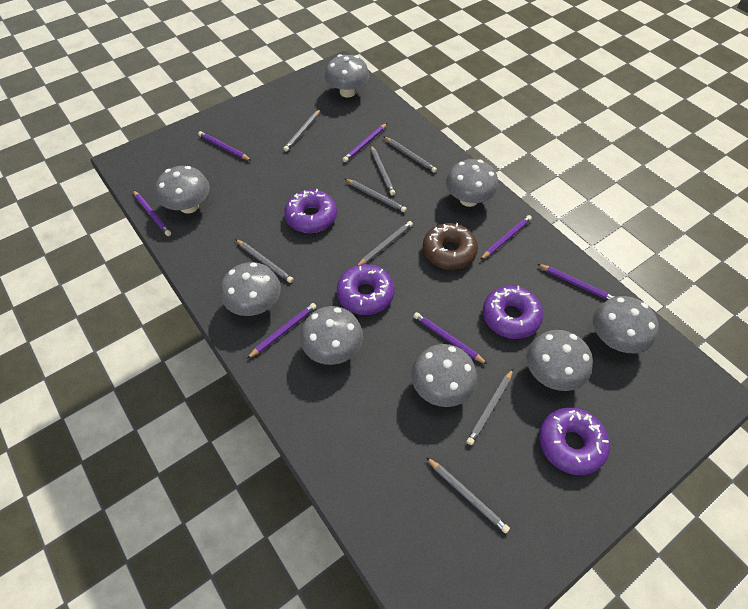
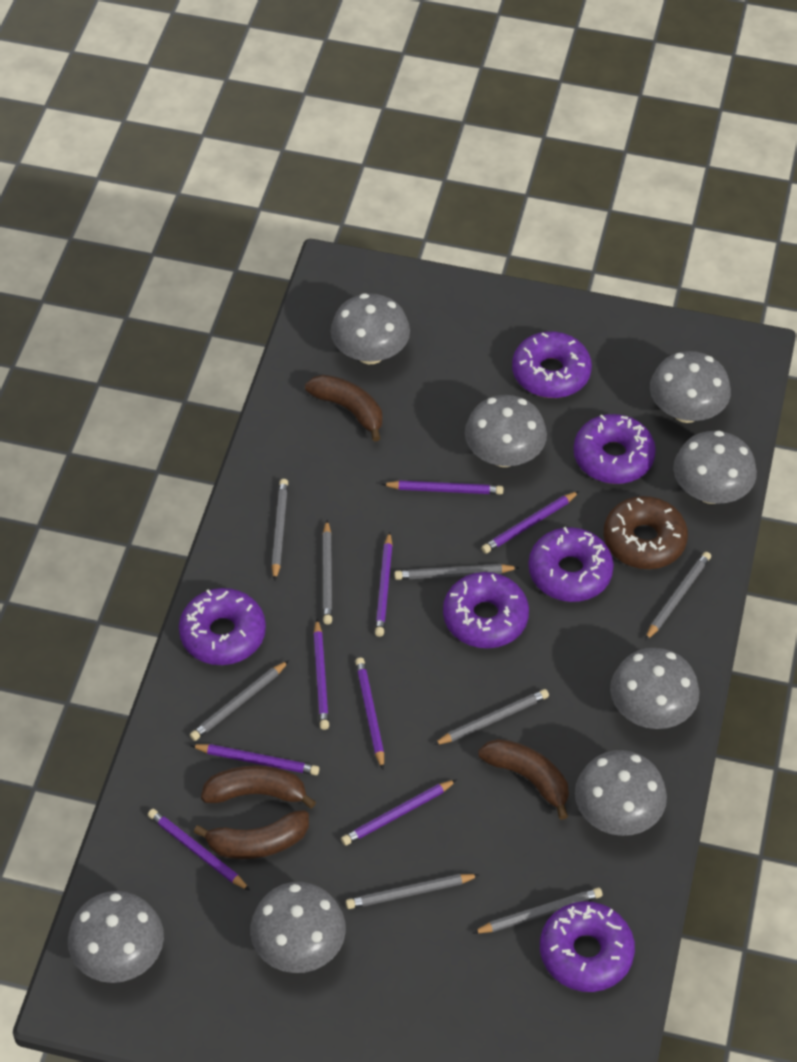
brown banana: 0 -> 4
purple donut: 4 -> 6
purple pencil: 7 -> 8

---

§ Task details
Print the material in full and exactly; the pictures must not be printed.

§ Exercise answer
brown banana: 0 -> 4
purple donut: 4 -> 6
purple pencil: 7 -> 8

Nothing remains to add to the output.